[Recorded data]
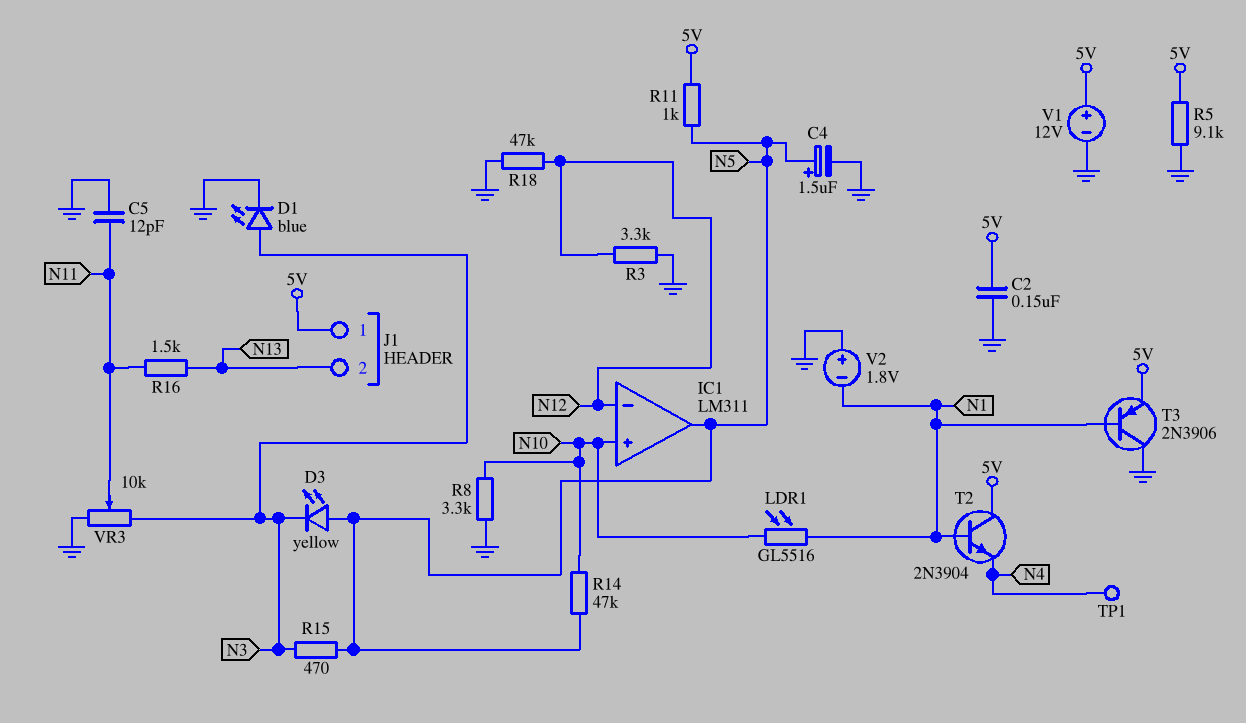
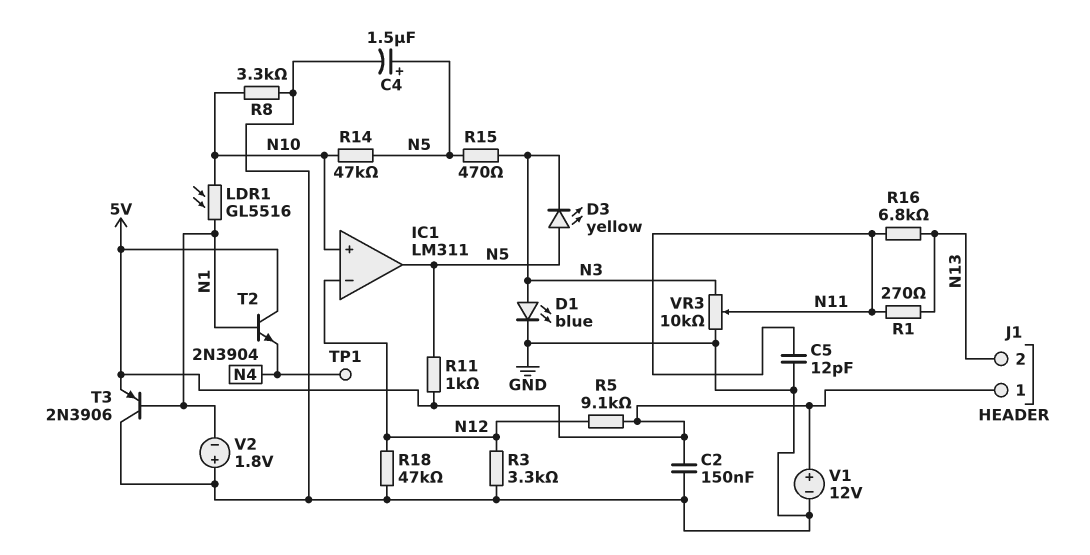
R1: none -> 270 (N11, N13)
R5: 9.1k (5V, GND) -> 9.1k (5V, N12)
R16: 1.5k (N11, N13) -> 6.8k (N11, N13)

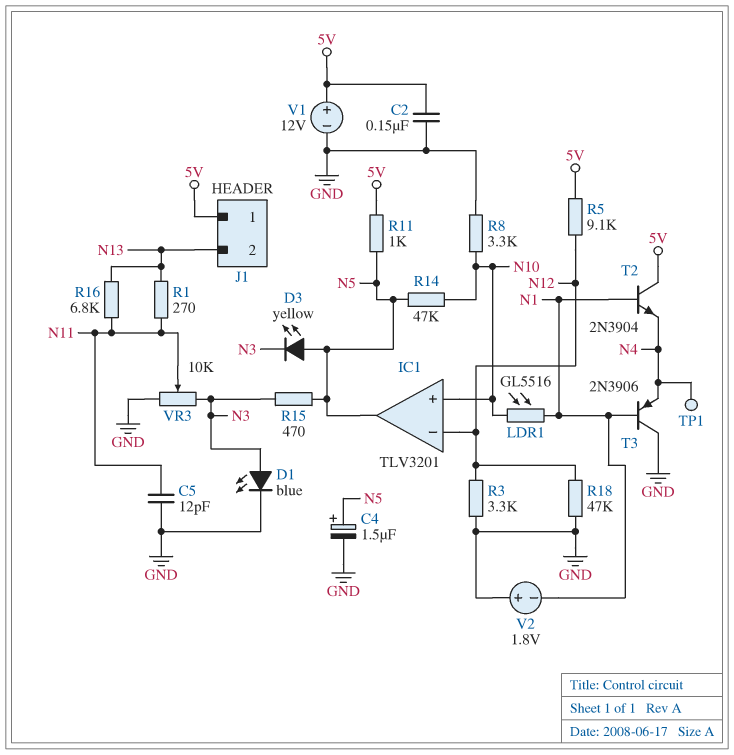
IC1: LM311 -> TLV3201
T3: PNP 2N3906 (B N1, C GND, E 5V) -> PNP 2N3906 (B N1, C GND, E N4)

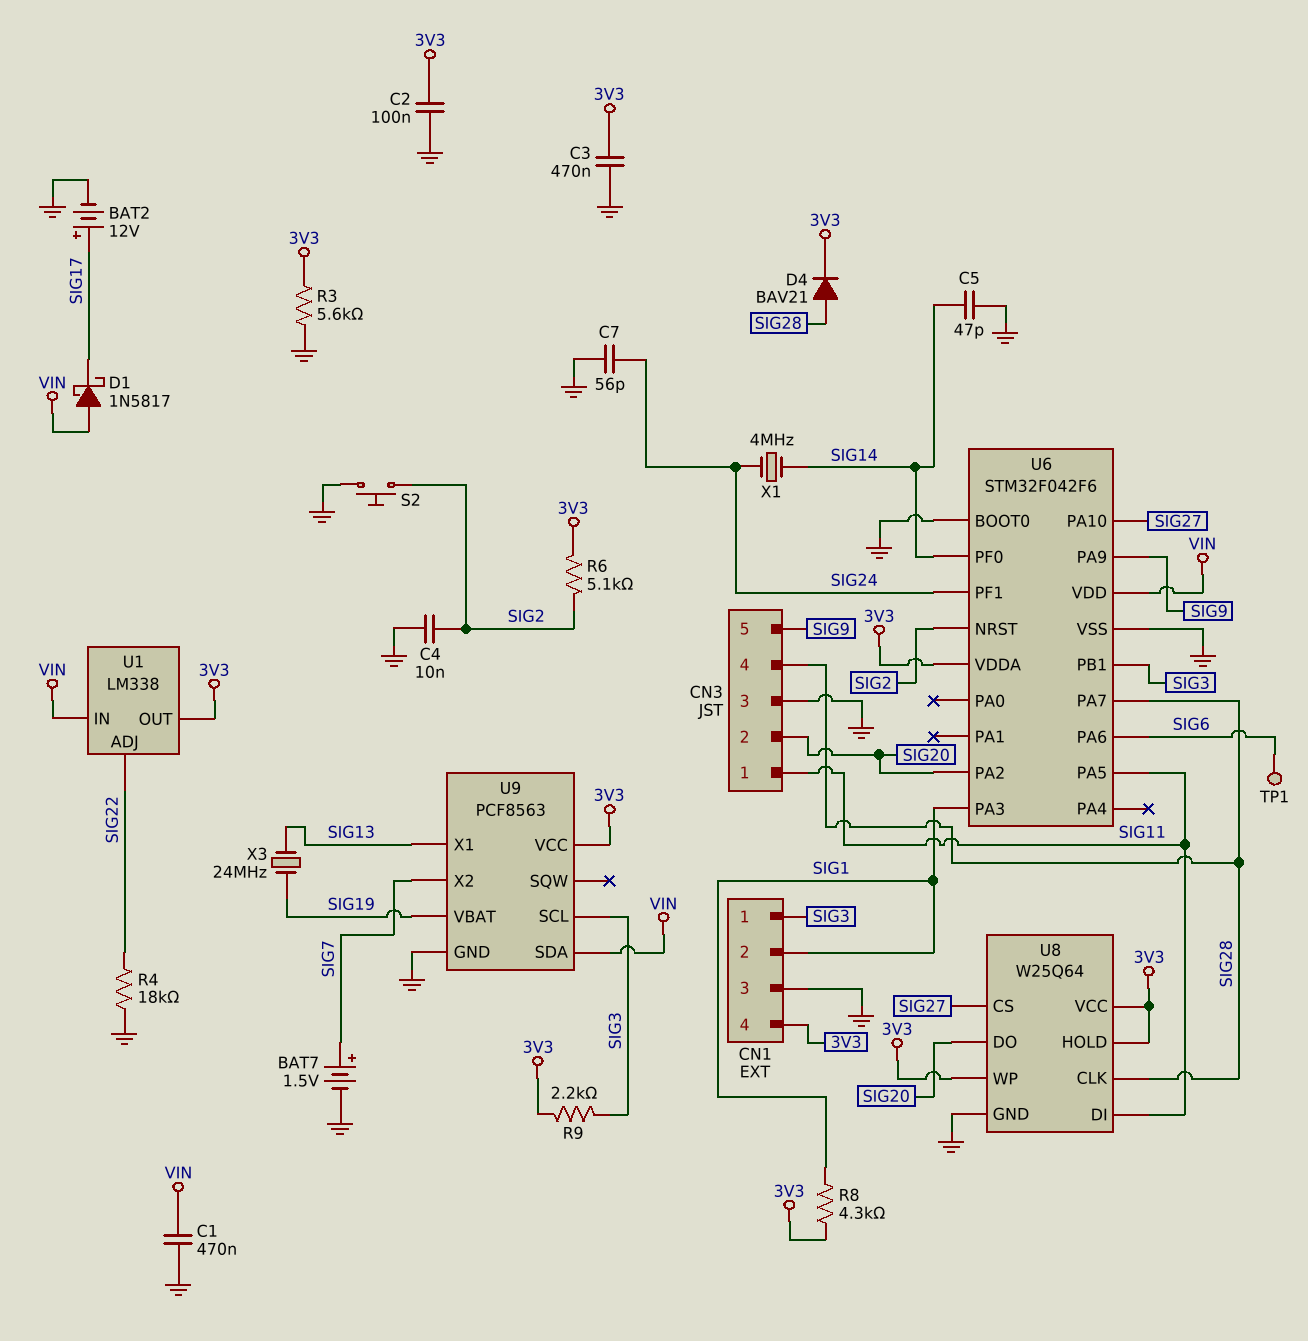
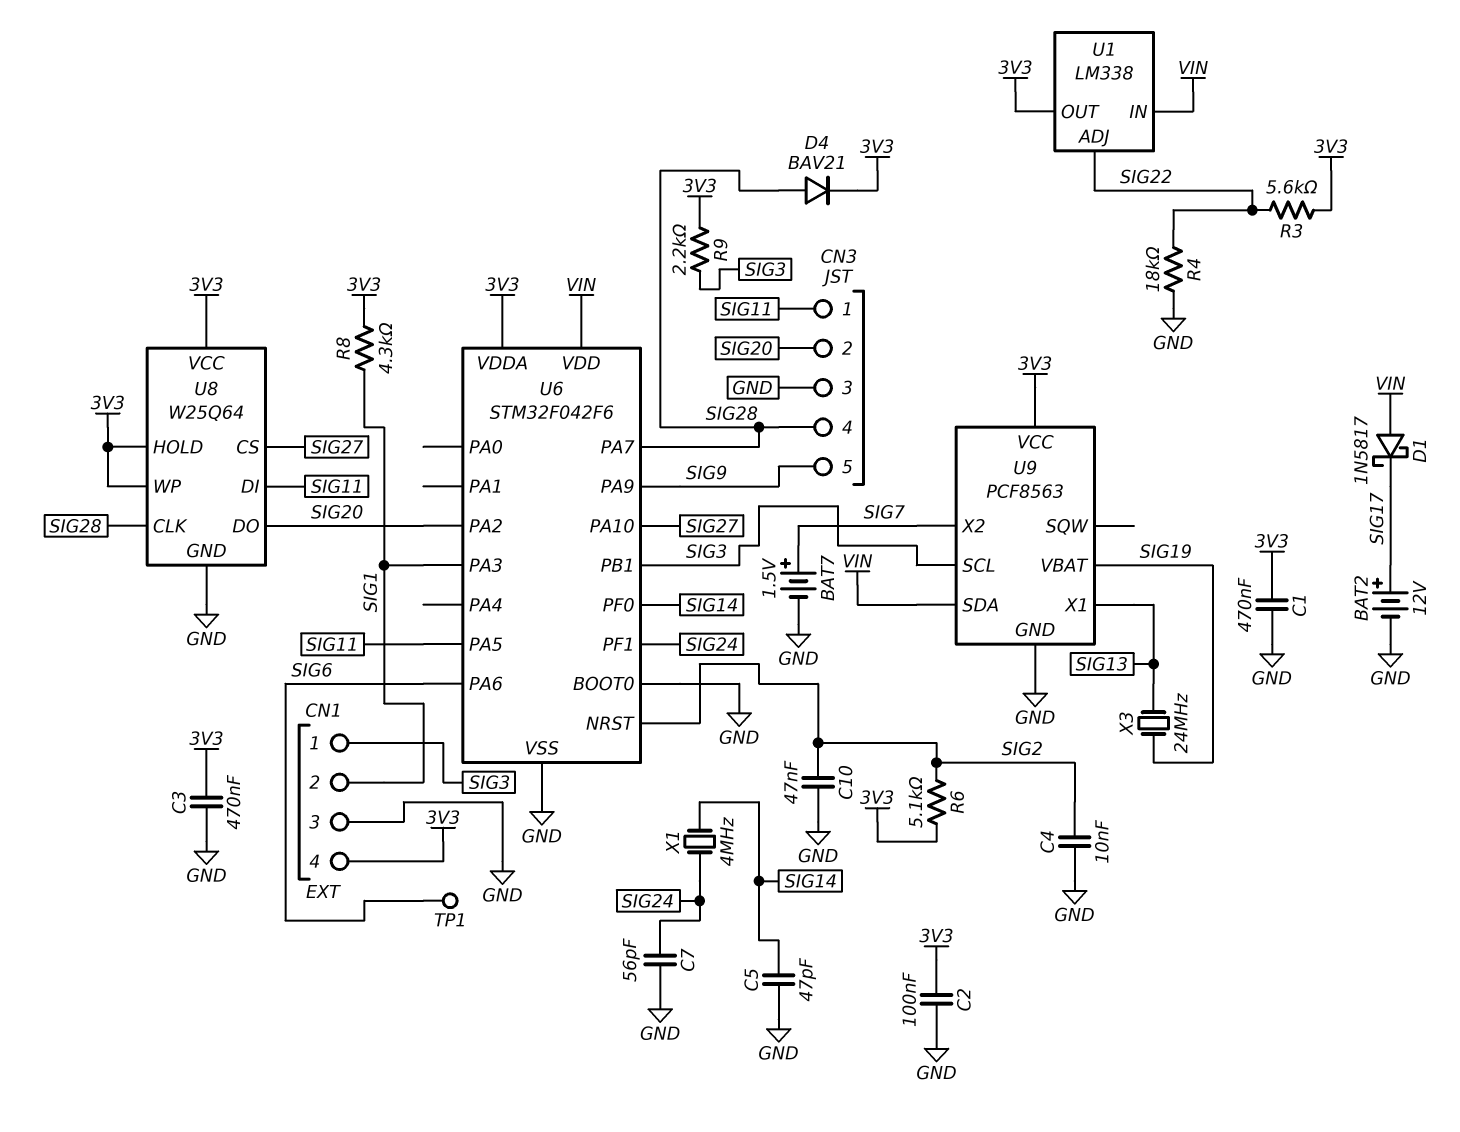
C1: 470nF (GND, VIN) -> 470nF (3V3, GND)
C10: none -> 47nF (GND, SIG2)
R3: 5.6k (3V3, GND) -> 5.6k (3V3, SIG22)
S2: button (GND, SIG2) -> none

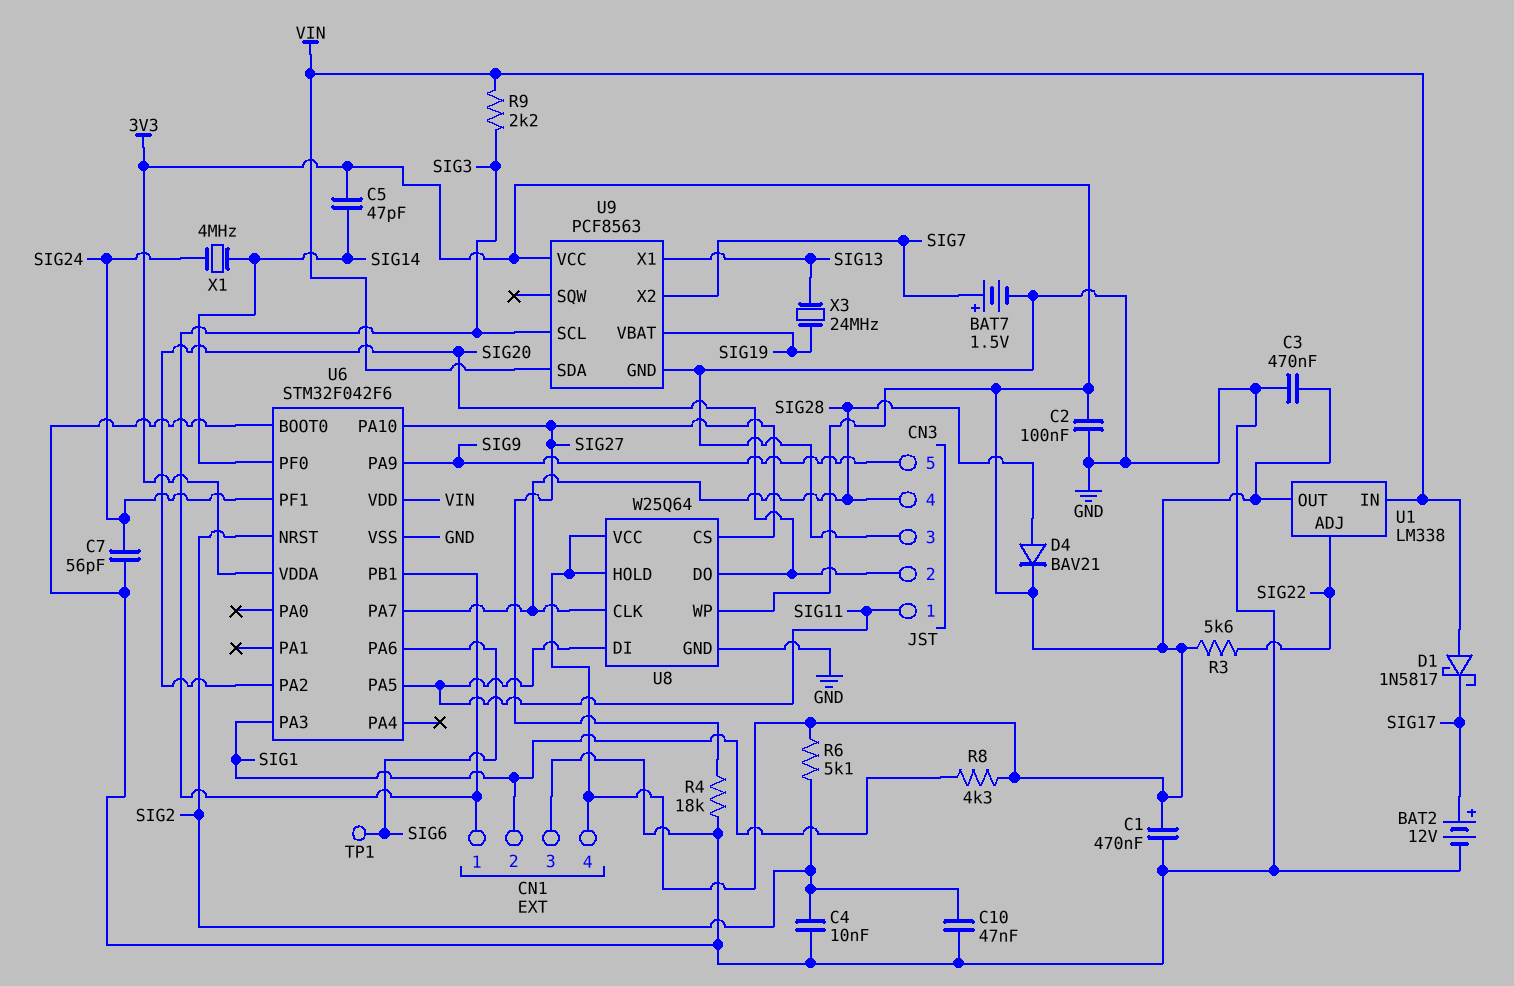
C5: 47pF (GND, SIG14) -> 47pF (3V3, SIG14)
R4: 18k (GND, SIG22) -> 18k (GND, SIG27)
R9: 2.2k (3V3, SIG3) -> 2.2k (SIG3, VIN)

- [PROBLEM TO WORK ON]
Copy each entry exactly, with no pictures.

- [SOLUTION TO THIS TASK]
R1: none -> 270 (N11, N13)
R5: 9.1k (5V, GND) -> 9.1k (5V, N12)
R16: 1.5k (N11, N13) -> 6.8k (N11, N13)

IC1: LM311 -> TLV3201
T3: PNP 2N3906 (B N1, C GND, E 5V) -> PNP 2N3906 (B N1, C GND, E N4)

C1: 470nF (GND, VIN) -> 470nF (3V3, GND)
C10: none -> 47nF (GND, SIG2)
R3: 5.6k (3V3, GND) -> 5.6k (3V3, SIG22)
S2: button (GND, SIG2) -> none

C5: 47pF (GND, SIG14) -> 47pF (3V3, SIG14)
R4: 18k (GND, SIG22) -> 18k (GND, SIG27)
R9: 2.2k (3V3, SIG3) -> 2.2k (SIG3, VIN)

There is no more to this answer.